*** Opening INFORMATION SHOWN ***
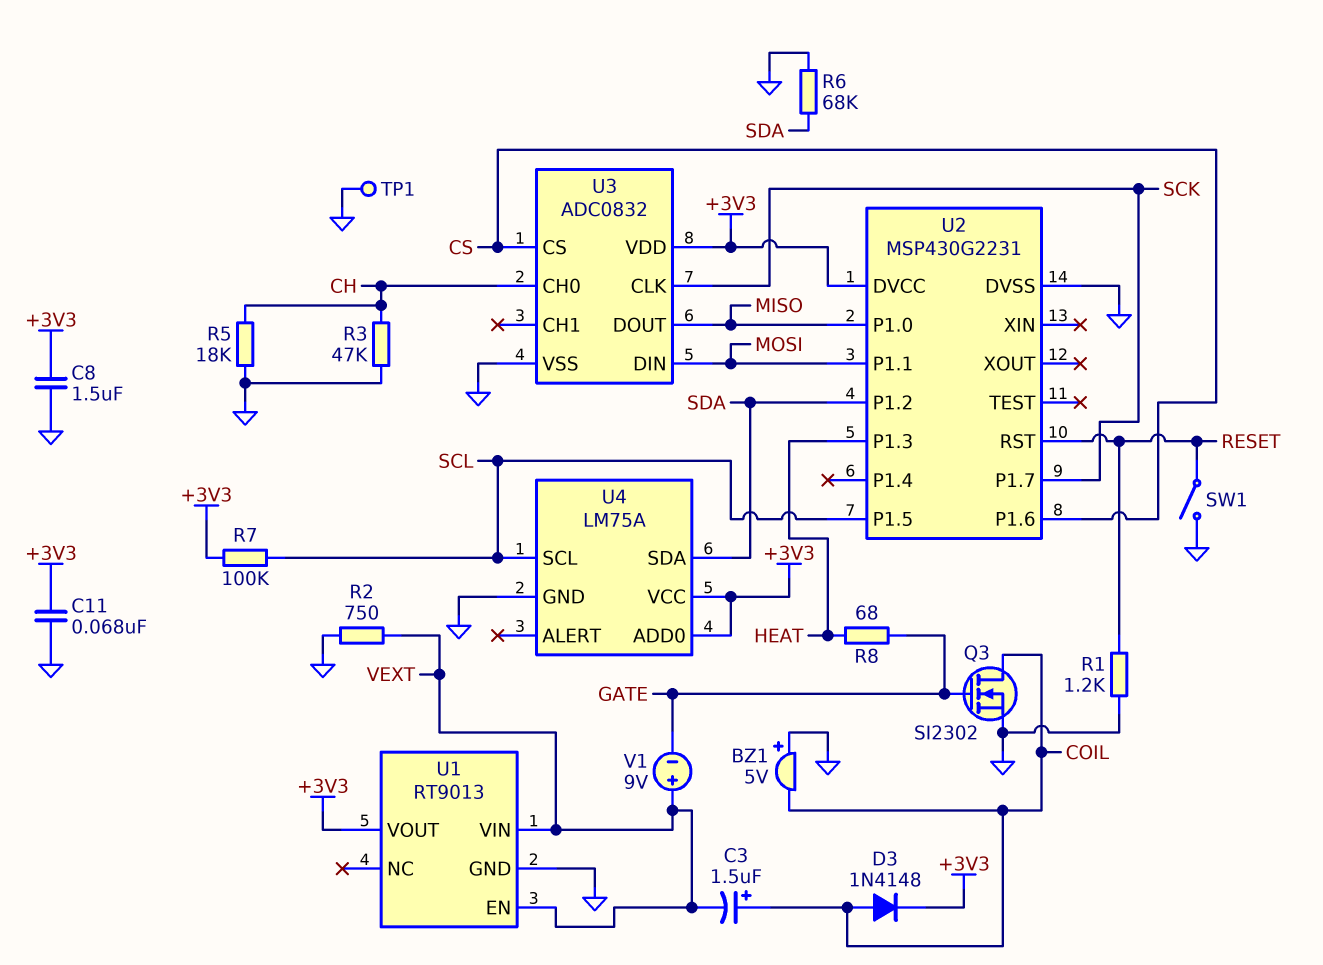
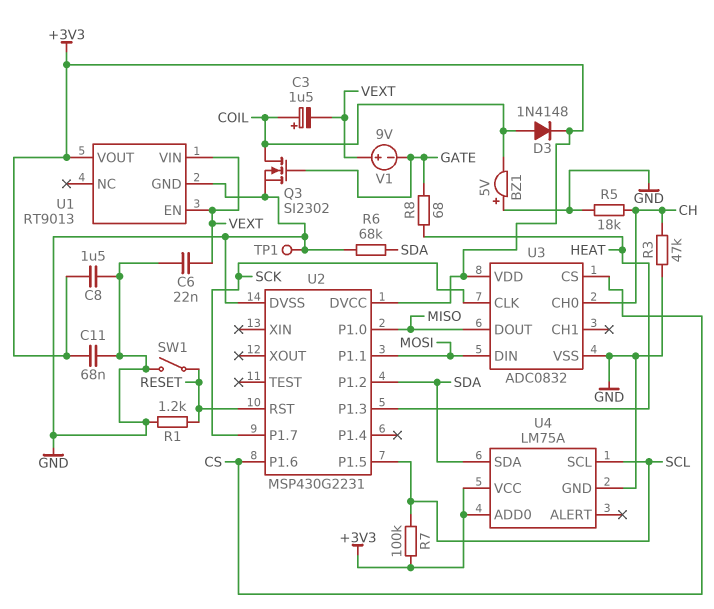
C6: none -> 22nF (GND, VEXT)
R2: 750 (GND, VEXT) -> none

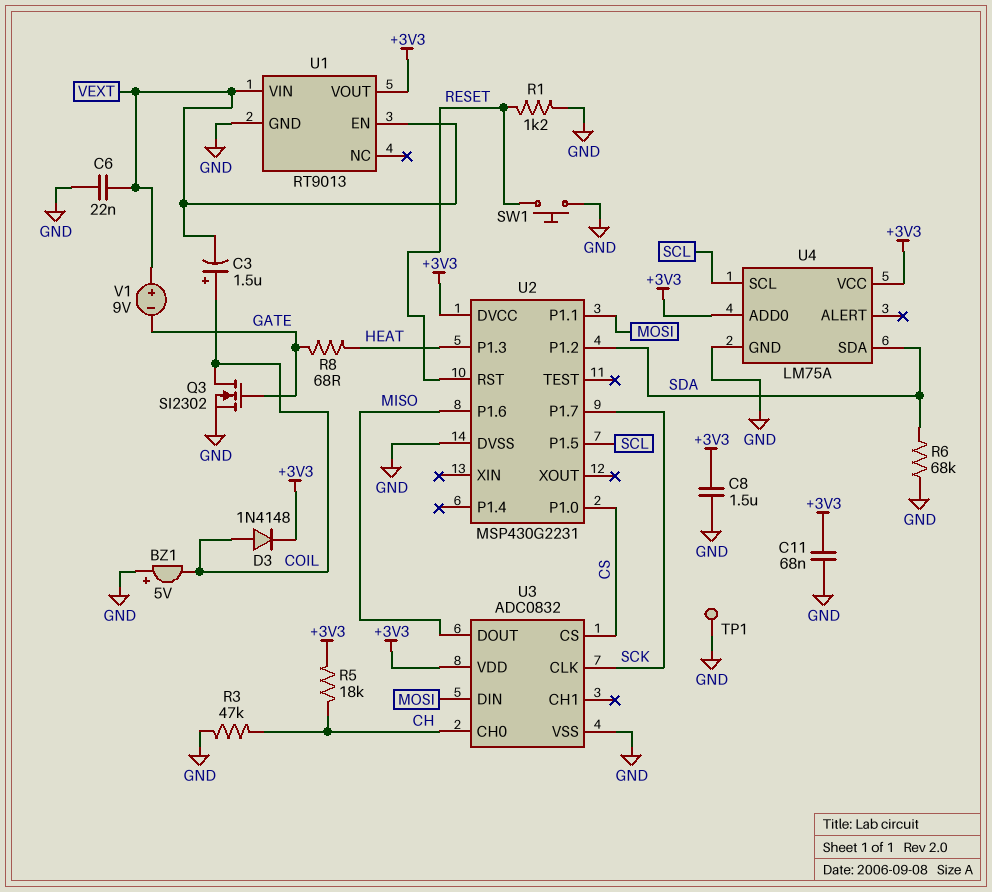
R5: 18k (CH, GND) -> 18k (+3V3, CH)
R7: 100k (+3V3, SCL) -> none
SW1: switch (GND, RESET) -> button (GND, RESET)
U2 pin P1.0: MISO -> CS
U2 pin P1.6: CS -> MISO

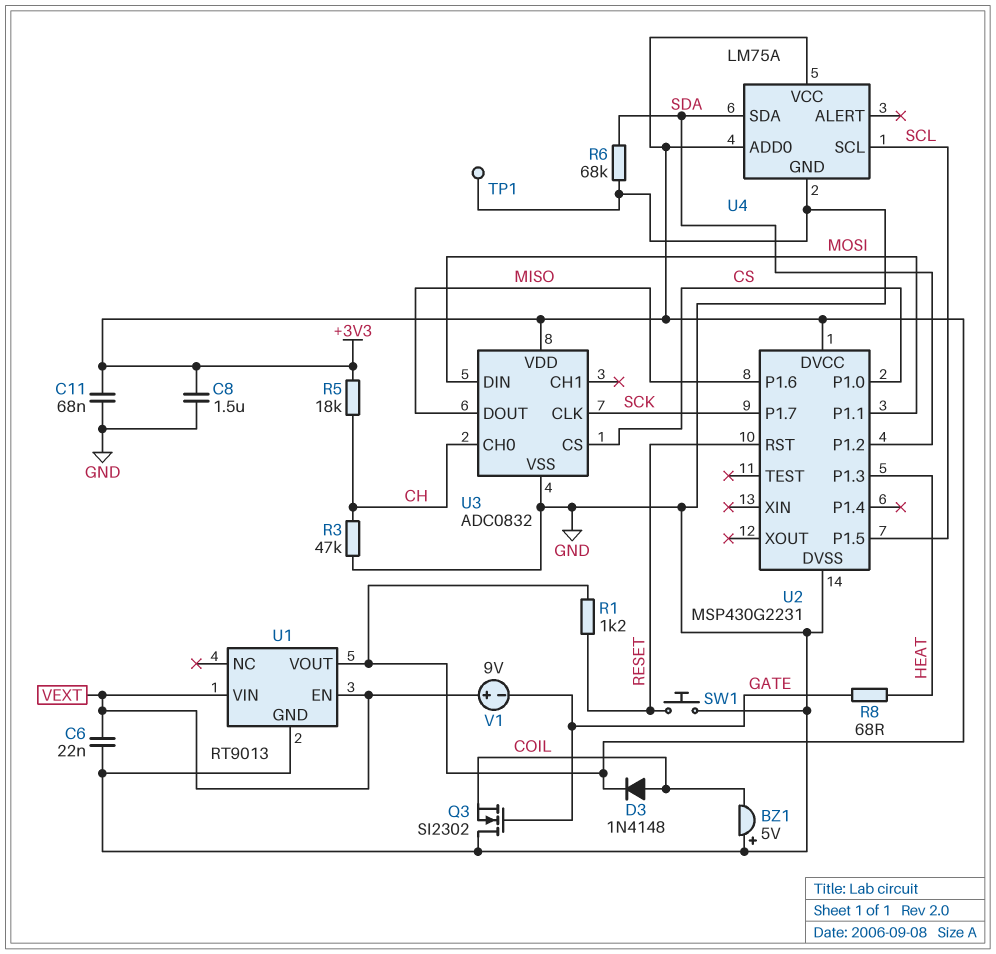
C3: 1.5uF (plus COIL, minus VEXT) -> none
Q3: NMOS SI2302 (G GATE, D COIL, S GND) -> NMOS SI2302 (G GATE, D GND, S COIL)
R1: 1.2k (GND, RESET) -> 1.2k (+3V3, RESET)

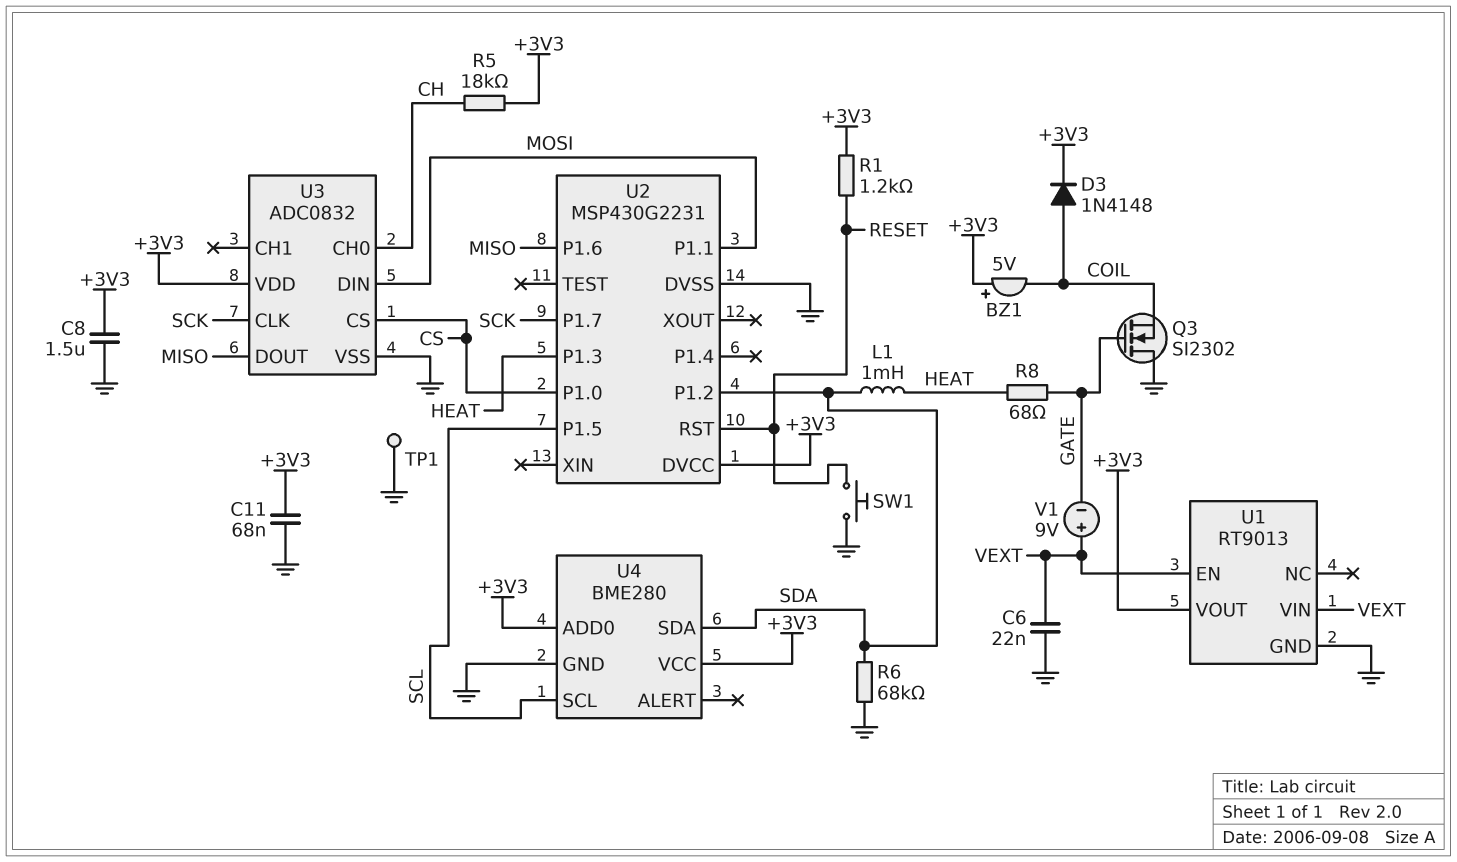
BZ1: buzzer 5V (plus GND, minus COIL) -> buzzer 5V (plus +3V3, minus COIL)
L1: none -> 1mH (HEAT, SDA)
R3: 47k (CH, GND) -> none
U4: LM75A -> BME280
*** Closing INFORMATION SHOWN ***
*** Opening INFORMATION SHOWN ***
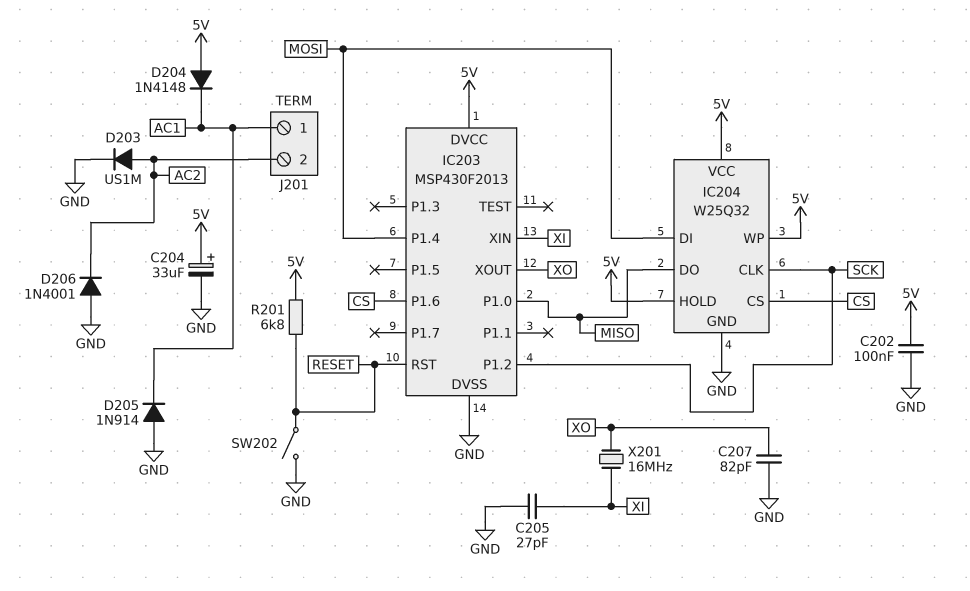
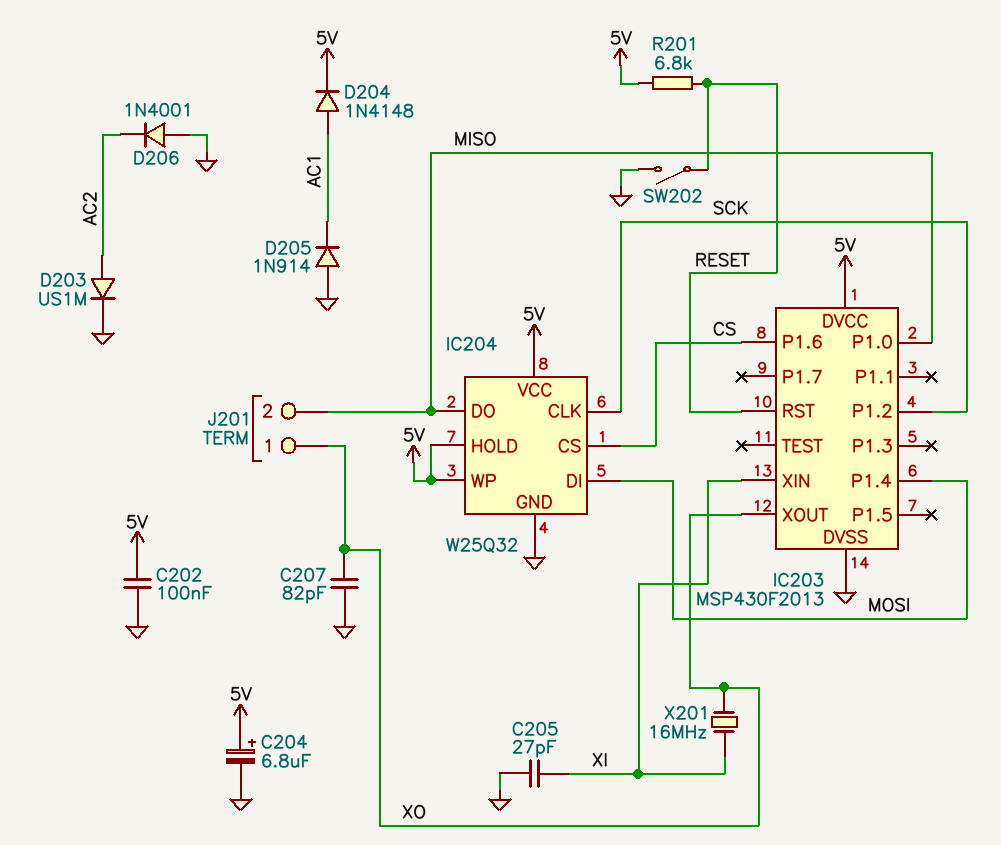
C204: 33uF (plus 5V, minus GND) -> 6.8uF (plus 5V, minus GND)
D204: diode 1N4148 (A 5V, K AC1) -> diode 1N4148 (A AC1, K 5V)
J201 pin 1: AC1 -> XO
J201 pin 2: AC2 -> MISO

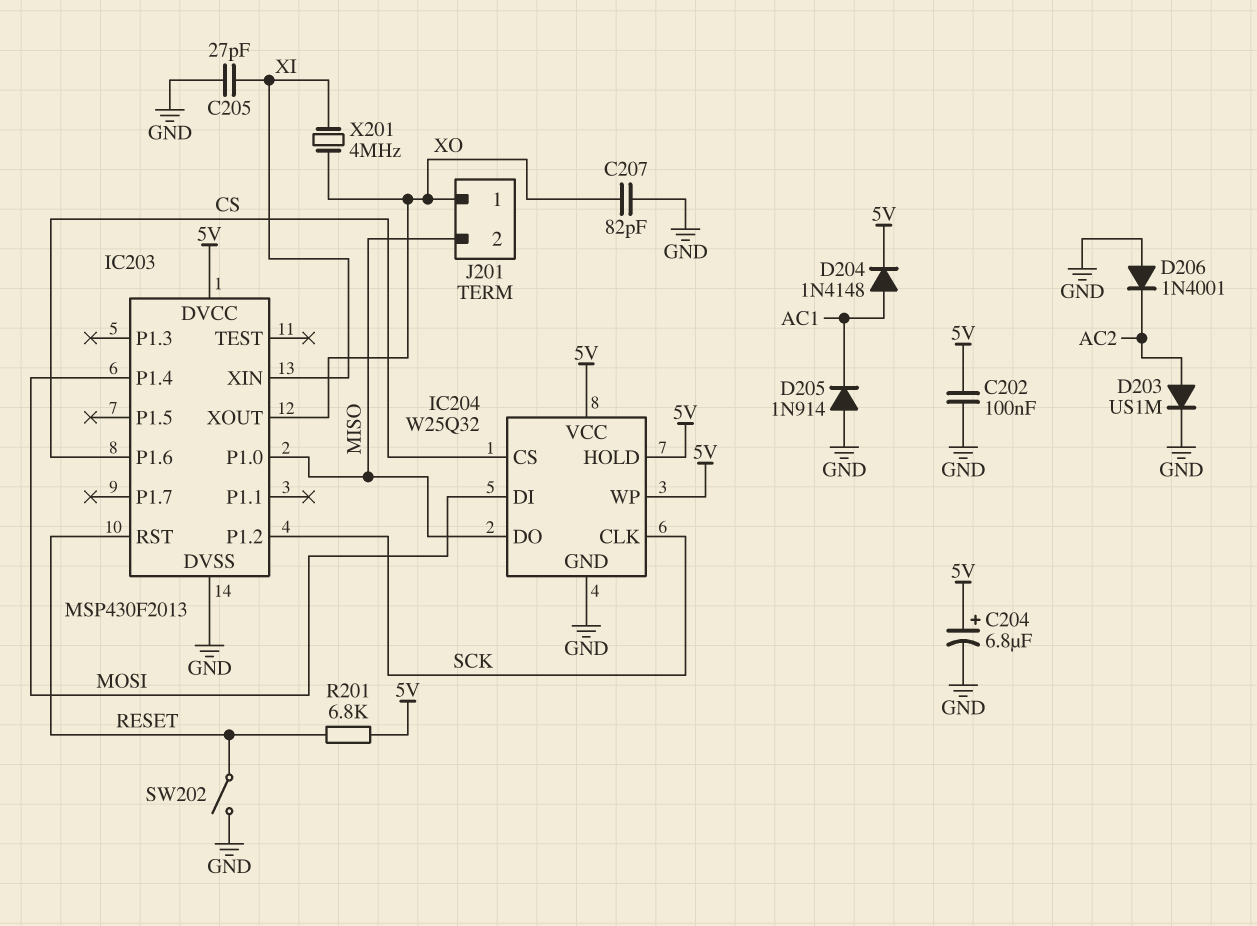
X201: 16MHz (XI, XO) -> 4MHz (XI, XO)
*** Closing INFORMATION SHOWN ***
— BRIEF —
Using the records above, return verbatim only the part that opens with the line containing "U2 pin P1.6: CS -> MISO" and closes with the line containing "U4: LM75A -> BME280"; pictures stay out.

— FINAL ANSWER —
U2 pin P1.6: CS -> MISO

C3: 1.5uF (plus COIL, minus VEXT) -> none
Q3: NMOS SI2302 (G GATE, D COIL, S GND) -> NMOS SI2302 (G GATE, D GND, S COIL)
R1: 1.2k (GND, RESET) -> 1.2k (+3V3, RESET)

BZ1: buzzer 5V (plus GND, minus COIL) -> buzzer 5V (plus +3V3, minus COIL)
L1: none -> 1mH (HEAT, SDA)
R3: 47k (CH, GND) -> none
U4: LM75A -> BME280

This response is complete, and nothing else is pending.